**ABOUT THIS TASK**
When you come to the line with "(350, 226) = (168, 116): none", begin repeating; continue exactly through the final line of the records and include nothing from before.

Spatial reasoning data:
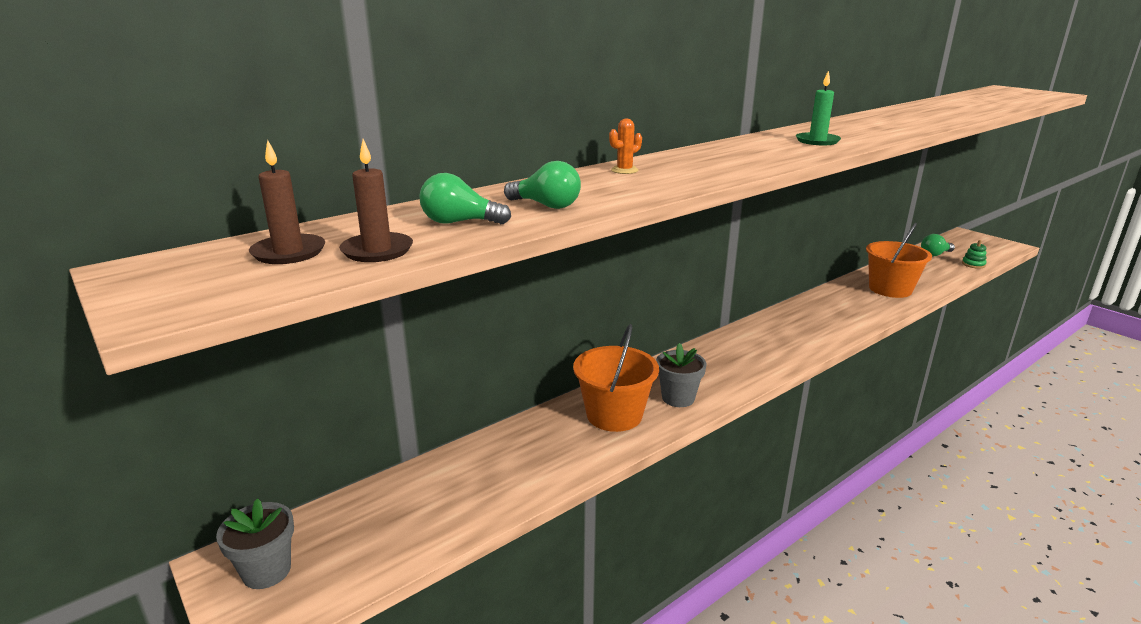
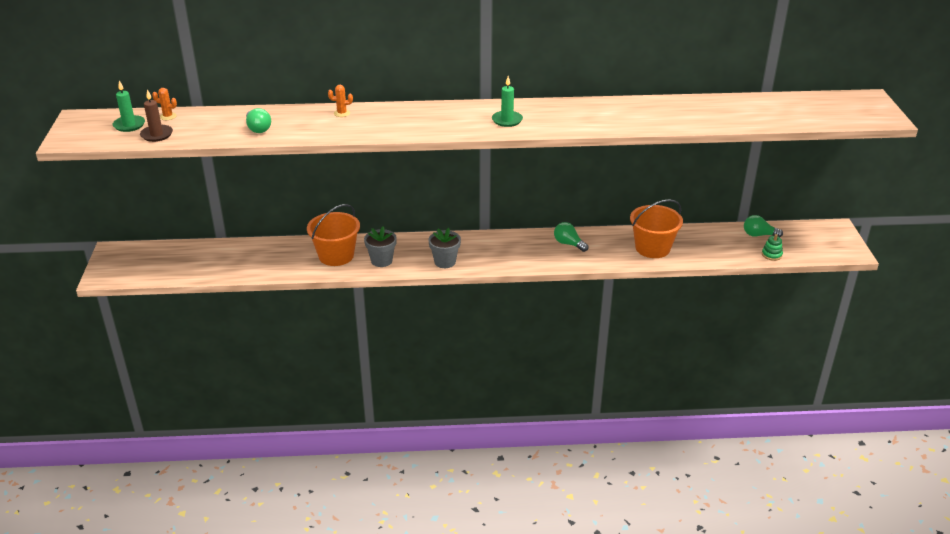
camera: 35 degrees right, 10 degrees up
(266, 571) = (123, 260): grey flower pot -> grey flower pot (445, 262)
(288, 252) = (129, 125): brown candle -> green candle
(350, 226) = (168, 116): none -> orange cactus
(459, 222) = (208, 128): green light bulb -> green light bulb (568, 244)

**EXERCISE ANSWER**
(350, 226) = (168, 116): none -> orange cactus
(459, 222) = (208, 128): green light bulb -> green light bulb (568, 244)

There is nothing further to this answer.